--- ACTIVITY ---
In the records that follow, find the line with "camera: 55 degrees left, 0 degrees up"; from there, retype every line exactly through the line with "(507, 532) = (510, 432): grey", which also belongs to the answer.

-- LISTED ENTRIES follows --

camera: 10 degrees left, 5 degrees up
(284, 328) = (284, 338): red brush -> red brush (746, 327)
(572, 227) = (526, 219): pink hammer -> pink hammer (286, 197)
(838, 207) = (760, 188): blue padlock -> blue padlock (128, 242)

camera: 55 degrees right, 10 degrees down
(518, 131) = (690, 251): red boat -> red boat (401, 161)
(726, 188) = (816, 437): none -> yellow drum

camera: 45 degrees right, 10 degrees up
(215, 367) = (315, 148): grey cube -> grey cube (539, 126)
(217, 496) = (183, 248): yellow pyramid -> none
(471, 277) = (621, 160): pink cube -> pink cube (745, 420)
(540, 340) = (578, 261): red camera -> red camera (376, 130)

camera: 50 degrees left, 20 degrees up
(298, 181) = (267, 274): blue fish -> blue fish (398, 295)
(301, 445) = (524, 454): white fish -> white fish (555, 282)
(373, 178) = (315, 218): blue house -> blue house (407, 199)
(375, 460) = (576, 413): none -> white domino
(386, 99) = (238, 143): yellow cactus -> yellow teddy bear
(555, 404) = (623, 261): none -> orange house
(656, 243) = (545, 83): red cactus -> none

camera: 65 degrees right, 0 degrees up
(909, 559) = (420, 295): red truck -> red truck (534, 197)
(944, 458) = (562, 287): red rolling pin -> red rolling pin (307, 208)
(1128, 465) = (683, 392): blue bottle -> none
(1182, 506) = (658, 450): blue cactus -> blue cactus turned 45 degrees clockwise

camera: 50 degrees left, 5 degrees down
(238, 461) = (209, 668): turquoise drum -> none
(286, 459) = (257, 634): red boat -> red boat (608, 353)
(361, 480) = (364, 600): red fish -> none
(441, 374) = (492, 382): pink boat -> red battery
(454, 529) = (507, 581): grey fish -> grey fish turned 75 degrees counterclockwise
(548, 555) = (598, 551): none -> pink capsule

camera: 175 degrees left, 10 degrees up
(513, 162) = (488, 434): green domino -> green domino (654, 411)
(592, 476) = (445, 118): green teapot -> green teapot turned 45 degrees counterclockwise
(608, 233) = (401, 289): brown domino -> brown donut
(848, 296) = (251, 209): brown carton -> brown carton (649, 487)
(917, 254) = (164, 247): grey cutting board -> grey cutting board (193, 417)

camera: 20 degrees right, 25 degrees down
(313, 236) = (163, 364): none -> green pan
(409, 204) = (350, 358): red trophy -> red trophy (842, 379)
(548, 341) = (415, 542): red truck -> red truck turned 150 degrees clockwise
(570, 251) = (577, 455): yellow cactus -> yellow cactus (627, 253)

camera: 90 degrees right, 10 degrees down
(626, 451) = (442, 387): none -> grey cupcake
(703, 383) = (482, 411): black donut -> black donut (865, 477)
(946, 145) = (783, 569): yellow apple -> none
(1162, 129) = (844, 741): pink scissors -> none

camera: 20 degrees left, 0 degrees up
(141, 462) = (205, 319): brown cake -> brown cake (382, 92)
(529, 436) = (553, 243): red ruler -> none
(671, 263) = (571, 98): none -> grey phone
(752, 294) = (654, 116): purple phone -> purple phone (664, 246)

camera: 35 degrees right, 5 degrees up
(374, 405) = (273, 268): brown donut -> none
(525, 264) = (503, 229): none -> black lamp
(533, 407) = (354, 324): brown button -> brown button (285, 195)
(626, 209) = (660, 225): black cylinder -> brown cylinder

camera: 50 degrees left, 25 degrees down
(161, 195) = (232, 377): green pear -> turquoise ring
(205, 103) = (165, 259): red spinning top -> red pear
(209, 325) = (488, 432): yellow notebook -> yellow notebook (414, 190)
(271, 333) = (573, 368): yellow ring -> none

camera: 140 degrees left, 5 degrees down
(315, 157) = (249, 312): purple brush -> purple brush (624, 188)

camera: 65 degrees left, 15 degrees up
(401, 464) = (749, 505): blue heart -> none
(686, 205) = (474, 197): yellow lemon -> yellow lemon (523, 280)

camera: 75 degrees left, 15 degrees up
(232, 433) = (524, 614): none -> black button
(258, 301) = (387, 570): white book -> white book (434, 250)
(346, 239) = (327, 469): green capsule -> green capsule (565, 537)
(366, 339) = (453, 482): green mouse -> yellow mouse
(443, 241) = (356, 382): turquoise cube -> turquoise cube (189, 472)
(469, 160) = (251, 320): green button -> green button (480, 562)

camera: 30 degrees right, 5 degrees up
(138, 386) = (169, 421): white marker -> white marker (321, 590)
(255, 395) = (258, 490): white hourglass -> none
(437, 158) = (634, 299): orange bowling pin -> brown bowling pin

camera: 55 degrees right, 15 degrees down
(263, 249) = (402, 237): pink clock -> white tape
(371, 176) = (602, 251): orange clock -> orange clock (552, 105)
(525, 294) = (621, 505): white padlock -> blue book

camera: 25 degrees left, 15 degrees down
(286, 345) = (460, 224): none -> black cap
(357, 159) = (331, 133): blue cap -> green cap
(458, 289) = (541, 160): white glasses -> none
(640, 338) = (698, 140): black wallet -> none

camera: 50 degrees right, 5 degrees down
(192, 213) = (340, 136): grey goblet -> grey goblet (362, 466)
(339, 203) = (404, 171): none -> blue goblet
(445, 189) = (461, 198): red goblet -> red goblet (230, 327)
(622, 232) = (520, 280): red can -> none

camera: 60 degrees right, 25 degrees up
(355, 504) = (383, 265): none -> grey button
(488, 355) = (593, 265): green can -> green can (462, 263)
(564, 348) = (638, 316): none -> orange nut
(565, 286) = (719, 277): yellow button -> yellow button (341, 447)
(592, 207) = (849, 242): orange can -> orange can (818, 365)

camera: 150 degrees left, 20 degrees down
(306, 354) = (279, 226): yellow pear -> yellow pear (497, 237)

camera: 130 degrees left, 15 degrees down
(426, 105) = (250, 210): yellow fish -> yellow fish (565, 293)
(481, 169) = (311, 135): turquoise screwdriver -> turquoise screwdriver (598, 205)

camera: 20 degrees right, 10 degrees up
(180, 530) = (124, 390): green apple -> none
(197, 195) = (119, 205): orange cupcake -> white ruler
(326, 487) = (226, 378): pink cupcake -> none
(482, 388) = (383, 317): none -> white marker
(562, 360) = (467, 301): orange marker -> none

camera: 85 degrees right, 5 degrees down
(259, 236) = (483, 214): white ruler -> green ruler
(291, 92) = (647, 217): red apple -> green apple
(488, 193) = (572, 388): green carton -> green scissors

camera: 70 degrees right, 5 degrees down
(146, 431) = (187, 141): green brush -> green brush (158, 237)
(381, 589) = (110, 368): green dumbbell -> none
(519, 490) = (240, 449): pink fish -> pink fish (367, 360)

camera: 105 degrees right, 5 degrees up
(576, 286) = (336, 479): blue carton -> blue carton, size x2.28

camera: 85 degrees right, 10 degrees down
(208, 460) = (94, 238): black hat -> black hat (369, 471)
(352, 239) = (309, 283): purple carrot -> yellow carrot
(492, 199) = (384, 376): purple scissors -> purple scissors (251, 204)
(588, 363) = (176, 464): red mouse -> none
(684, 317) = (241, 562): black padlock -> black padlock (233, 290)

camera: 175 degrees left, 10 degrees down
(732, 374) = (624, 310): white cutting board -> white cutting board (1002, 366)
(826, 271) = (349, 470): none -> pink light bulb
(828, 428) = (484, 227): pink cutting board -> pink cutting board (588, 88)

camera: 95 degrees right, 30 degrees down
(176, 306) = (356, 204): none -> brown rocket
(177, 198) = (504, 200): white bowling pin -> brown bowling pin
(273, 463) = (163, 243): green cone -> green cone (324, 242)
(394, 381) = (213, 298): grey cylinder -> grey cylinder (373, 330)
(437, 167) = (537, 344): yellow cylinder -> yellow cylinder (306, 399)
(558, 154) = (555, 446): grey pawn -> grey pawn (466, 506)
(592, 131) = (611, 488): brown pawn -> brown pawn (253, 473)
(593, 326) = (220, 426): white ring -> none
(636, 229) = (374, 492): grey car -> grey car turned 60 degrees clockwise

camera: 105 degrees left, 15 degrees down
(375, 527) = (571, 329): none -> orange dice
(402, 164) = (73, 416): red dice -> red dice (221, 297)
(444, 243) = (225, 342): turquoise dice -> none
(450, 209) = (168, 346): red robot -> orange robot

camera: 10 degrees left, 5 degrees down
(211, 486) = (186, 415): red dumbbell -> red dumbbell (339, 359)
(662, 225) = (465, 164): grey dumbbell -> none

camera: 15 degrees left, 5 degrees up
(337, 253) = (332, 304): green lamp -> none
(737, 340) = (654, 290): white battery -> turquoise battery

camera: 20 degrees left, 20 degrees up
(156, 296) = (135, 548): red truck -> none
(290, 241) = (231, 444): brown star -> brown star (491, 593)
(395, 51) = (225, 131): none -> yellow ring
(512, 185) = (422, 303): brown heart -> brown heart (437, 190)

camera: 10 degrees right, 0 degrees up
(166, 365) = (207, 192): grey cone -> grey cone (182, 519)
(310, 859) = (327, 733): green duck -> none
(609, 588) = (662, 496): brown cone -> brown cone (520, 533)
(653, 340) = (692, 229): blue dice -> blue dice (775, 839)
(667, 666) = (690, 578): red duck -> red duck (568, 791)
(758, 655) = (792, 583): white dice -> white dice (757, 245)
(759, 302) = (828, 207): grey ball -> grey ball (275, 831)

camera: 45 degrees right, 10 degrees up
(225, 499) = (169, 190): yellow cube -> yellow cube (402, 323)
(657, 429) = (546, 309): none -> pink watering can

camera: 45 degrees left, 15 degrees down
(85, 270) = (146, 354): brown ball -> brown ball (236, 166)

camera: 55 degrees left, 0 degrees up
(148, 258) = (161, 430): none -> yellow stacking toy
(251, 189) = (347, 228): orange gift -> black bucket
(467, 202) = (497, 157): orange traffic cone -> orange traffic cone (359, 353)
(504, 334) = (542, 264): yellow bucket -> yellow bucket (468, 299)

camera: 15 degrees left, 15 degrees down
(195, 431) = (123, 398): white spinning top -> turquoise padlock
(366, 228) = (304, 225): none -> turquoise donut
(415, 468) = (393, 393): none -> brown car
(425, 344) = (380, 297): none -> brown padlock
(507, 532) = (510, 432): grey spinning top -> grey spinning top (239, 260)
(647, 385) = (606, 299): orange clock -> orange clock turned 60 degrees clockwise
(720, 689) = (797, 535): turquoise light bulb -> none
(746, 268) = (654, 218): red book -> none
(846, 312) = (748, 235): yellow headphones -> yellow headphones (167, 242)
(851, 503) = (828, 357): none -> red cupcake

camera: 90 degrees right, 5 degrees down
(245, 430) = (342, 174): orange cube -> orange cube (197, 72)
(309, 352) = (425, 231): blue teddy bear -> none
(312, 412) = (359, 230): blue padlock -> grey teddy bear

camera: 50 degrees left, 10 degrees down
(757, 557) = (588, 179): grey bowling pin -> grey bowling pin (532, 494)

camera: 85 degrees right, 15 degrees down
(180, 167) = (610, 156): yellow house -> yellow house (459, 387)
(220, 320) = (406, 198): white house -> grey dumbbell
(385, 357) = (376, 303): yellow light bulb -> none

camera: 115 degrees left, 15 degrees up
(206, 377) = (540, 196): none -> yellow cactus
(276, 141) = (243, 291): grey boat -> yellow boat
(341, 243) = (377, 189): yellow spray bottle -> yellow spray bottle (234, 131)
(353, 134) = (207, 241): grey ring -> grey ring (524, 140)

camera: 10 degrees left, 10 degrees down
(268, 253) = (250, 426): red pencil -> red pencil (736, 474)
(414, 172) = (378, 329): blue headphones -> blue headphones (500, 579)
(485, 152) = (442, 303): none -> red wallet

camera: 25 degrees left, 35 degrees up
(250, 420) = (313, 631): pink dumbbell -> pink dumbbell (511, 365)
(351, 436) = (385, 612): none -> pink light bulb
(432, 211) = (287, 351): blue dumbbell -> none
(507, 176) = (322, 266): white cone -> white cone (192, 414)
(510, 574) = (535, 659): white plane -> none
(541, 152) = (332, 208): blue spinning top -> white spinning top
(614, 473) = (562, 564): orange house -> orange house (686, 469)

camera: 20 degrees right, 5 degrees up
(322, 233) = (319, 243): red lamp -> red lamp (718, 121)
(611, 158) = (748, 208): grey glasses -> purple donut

-- LISTED ENTRIES concluded --

--- ANSWER BELOW ---
camera: 55 degrees left, 0 degrees up
(148, 258) = (161, 430): none -> yellow stacking toy
(251, 189) = (347, 228): orange gift -> black bucket
(467, 202) = (497, 157): orange traffic cone -> orange traffic cone (359, 353)
(504, 334) = (542, 264): yellow bucket -> yellow bucket (468, 299)

camera: 15 degrees left, 15 degrees down
(195, 431) = (123, 398): white spinning top -> turquoise padlock
(366, 228) = (304, 225): none -> turquoise donut
(415, 468) = (393, 393): none -> brown car
(425, 344) = (380, 297): none -> brown padlock
(507, 532) = (510, 432): grey spinning top -> grey spinning top (239, 260)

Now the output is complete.